» **WORK INSTRUCTION**
When the line with "TR203: NPN BC547" appears below, start repeating lines exactly, and keep going through the line with "R11: 15 (+5V, VSW) -> none"; add nothing outside that span.

Detected change data
☆ ☆ ☆ ☆ ☆ ☆ ☆
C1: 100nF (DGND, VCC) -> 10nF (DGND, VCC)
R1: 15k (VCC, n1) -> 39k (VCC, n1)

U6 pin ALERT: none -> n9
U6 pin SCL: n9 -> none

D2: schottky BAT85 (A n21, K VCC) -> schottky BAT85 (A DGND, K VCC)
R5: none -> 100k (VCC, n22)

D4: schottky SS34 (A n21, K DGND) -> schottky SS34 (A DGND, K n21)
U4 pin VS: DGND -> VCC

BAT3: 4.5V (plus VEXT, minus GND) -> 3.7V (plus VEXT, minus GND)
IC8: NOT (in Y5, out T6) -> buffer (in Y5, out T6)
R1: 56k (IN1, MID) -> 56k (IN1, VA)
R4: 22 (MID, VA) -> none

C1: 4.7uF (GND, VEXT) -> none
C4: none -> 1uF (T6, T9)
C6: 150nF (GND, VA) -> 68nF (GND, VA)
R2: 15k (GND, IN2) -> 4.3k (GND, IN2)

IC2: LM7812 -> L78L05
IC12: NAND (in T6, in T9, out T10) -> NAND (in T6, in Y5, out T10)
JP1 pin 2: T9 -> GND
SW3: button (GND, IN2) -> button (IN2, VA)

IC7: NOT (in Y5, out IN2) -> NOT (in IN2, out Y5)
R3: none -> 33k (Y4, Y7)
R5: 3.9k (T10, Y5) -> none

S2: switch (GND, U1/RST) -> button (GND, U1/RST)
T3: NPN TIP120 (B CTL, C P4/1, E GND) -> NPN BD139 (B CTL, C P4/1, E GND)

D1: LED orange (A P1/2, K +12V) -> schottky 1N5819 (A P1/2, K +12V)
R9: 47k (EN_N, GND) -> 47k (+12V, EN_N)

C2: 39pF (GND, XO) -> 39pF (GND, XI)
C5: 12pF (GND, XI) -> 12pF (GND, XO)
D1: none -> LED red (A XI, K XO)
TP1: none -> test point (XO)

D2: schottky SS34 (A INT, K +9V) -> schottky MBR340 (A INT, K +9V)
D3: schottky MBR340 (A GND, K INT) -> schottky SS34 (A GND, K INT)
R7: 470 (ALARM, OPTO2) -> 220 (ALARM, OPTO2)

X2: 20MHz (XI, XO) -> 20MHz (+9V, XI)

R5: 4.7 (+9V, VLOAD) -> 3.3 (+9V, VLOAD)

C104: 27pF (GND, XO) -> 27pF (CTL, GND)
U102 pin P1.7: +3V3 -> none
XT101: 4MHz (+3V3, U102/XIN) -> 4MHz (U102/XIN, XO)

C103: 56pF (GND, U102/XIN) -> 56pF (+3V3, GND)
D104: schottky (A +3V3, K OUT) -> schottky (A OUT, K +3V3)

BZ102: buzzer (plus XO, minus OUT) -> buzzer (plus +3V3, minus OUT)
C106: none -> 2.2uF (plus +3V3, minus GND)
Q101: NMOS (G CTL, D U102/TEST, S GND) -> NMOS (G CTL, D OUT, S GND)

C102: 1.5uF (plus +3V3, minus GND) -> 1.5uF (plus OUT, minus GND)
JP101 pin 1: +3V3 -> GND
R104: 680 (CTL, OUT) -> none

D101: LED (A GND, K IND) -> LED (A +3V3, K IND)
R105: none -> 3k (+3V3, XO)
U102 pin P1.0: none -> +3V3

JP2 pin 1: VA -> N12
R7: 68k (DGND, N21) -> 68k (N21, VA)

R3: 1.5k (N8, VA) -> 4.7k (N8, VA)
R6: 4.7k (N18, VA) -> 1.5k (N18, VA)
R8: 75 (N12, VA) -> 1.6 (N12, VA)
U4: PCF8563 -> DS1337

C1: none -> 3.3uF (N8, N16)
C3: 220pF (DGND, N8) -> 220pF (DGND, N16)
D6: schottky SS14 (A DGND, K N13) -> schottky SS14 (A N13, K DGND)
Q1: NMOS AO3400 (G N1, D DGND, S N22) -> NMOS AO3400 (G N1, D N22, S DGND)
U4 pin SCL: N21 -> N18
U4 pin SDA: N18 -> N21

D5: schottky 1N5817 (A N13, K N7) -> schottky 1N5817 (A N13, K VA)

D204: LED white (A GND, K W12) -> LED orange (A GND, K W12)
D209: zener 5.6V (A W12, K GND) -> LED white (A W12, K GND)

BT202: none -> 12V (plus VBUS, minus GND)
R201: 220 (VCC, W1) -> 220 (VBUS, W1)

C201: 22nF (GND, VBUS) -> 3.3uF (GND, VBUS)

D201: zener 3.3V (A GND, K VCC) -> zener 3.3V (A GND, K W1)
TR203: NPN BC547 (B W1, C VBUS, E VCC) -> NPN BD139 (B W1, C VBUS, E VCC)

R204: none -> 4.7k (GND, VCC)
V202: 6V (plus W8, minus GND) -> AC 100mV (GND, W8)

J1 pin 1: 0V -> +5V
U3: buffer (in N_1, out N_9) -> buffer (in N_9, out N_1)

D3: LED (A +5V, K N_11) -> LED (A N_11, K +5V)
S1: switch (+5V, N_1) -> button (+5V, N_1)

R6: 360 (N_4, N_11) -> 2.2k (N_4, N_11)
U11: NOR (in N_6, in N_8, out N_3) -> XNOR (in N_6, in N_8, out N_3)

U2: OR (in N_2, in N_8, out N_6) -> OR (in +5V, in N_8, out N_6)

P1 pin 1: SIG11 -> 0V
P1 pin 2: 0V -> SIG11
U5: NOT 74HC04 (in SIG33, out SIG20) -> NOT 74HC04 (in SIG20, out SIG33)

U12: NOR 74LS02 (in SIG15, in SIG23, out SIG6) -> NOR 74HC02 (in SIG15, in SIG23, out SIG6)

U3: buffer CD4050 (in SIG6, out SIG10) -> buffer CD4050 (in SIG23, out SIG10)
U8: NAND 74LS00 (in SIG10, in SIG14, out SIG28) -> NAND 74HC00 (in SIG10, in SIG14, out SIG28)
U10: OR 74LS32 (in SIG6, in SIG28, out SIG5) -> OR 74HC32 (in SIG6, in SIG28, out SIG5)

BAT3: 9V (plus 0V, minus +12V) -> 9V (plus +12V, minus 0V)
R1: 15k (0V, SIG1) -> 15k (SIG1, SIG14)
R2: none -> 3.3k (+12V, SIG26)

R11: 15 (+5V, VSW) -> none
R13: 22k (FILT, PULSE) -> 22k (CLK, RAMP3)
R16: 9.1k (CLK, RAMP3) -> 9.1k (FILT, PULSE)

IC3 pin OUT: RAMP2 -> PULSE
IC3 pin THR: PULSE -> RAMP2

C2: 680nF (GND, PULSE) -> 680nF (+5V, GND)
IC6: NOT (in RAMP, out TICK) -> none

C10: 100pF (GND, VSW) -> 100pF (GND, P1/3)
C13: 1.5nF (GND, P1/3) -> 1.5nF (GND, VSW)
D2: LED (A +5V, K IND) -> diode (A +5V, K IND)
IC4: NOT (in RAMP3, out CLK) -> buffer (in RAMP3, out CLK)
☆ ☆ ☆ ☆ ☆ ☆ ☆
» **EXERCISE SOLUTION**
TR203: NPN BC547 (B W1, C VBUS, E VCC) -> NPN BD139 (B W1, C VBUS, E VCC)

R204: none -> 4.7k (GND, VCC)
V202: 6V (plus W8, minus GND) -> AC 100mV (GND, W8)

J1 pin 1: 0V -> +5V
U3: buffer (in N_1, out N_9) -> buffer (in N_9, out N_1)

D3: LED (A +5V, K N_11) -> LED (A N_11, K +5V)
S1: switch (+5V, N_1) -> button (+5V, N_1)

R6: 360 (N_4, N_11) -> 2.2k (N_4, N_11)
U11: NOR (in N_6, in N_8, out N_3) -> XNOR (in N_6, in N_8, out N_3)

U2: OR (in N_2, in N_8, out N_6) -> OR (in +5V, in N_8, out N_6)

P1 pin 1: SIG11 -> 0V
P1 pin 2: 0V -> SIG11
U5: NOT 74HC04 (in SIG33, out SIG20) -> NOT 74HC04 (in SIG20, out SIG33)

U12: NOR 74LS02 (in SIG15, in SIG23, out SIG6) -> NOR 74HC02 (in SIG15, in SIG23, out SIG6)

U3: buffer CD4050 (in SIG6, out SIG10) -> buffer CD4050 (in SIG23, out SIG10)
U8: NAND 74LS00 (in SIG10, in SIG14, out SIG28) -> NAND 74HC00 (in SIG10, in SIG14, out SIG28)
U10: OR 74LS32 (in SIG6, in SIG28, out SIG5) -> OR 74HC32 (in SIG6, in SIG28, out SIG5)

BAT3: 9V (plus 0V, minus +12V) -> 9V (plus +12V, minus 0V)
R1: 15k (0V, SIG1) -> 15k (SIG1, SIG14)
R2: none -> 3.3k (+12V, SIG26)

R11: 15 (+5V, VSW) -> none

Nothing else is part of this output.